Scene difference descriptions

┄┄┄┄┄┄┄┄┄┄┄┄┄┄┄┄┄┄┄┄

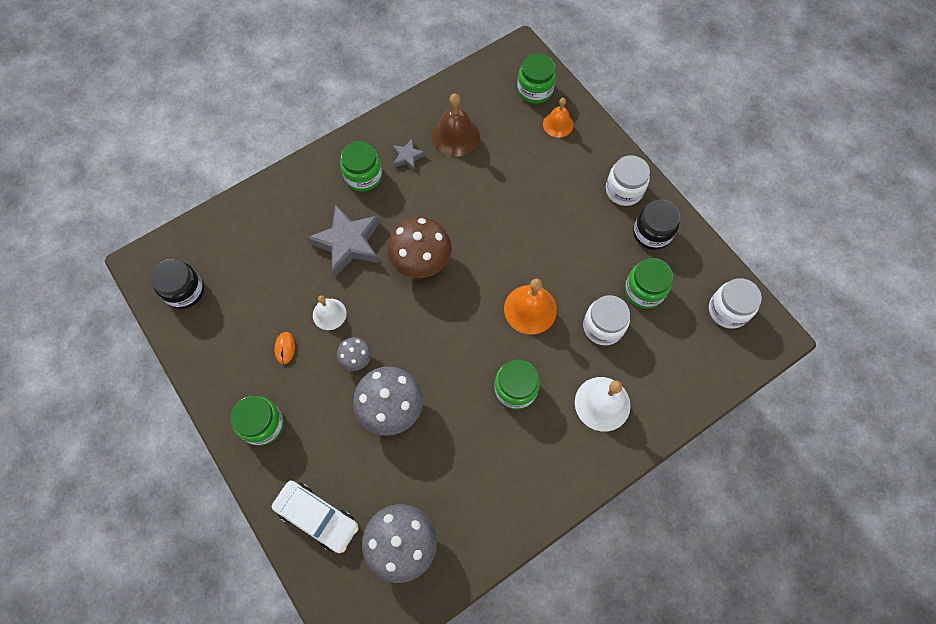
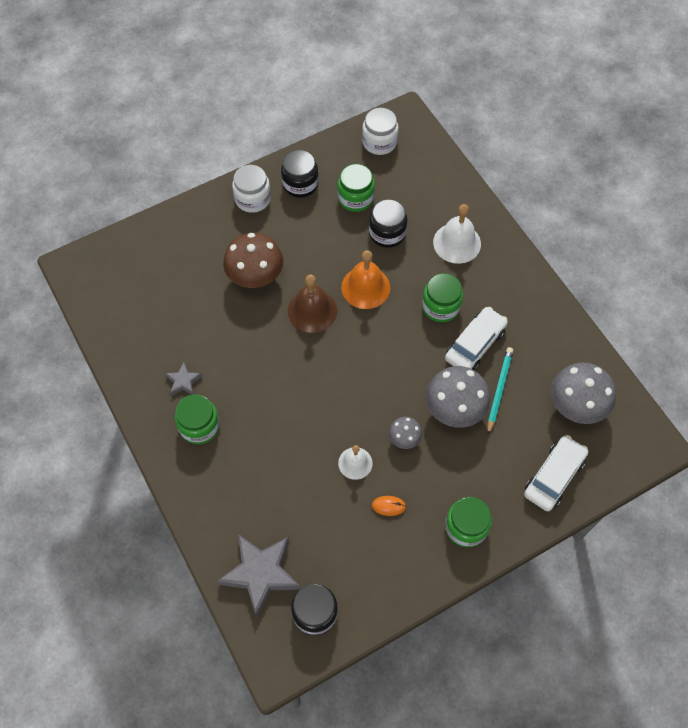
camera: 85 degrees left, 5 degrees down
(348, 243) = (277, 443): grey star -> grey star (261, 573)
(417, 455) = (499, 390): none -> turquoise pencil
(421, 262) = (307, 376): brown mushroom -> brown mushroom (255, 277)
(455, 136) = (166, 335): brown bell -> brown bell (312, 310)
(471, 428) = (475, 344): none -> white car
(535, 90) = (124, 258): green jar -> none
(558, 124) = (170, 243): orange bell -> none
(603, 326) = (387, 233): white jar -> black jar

┄┄┄┄┄┄┄┄┄┄┄┄┄┄┄┄┄┄┄┄

**Action item:** All lines of the records containing "none" should be shown.

**Completed task:**
(417, 455) = (499, 390): none -> turquoise pencil
(471, 428) = (475, 344): none -> white car
(535, 90) = (124, 258): green jar -> none
(558, 124) = (170, 243): orange bell -> none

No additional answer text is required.